§ **TASK INSTRUCTIONS**: At the line with "U204 pin Q5: none -> n22", start repeating the data, and continue line by line through the final line, exactly.

• • • • • • •

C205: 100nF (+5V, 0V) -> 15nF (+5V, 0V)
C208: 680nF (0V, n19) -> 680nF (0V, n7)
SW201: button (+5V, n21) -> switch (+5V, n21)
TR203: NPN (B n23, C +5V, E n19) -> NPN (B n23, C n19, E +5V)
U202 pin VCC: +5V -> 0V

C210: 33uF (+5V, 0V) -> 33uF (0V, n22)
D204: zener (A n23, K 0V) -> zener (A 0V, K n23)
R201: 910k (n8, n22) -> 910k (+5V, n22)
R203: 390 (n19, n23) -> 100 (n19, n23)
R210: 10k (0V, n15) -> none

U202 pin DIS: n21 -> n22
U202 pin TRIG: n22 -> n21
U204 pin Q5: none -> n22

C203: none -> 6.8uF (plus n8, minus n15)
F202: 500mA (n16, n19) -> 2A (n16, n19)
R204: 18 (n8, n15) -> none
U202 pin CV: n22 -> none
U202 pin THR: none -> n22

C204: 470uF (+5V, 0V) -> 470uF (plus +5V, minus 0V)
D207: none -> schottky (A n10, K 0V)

• • • • • • •

§ **OUTPUT**:
U204 pin Q5: none -> n22

C203: none -> 6.8uF (plus n8, minus n15)
F202: 500mA (n16, n19) -> 2A (n16, n19)
R204: 18 (n8, n15) -> none
U202 pin CV: n22 -> none
U202 pin THR: none -> n22

C204: 470uF (+5V, 0V) -> 470uF (plus +5V, minus 0V)
D207: none -> schottky (A n10, K 0V)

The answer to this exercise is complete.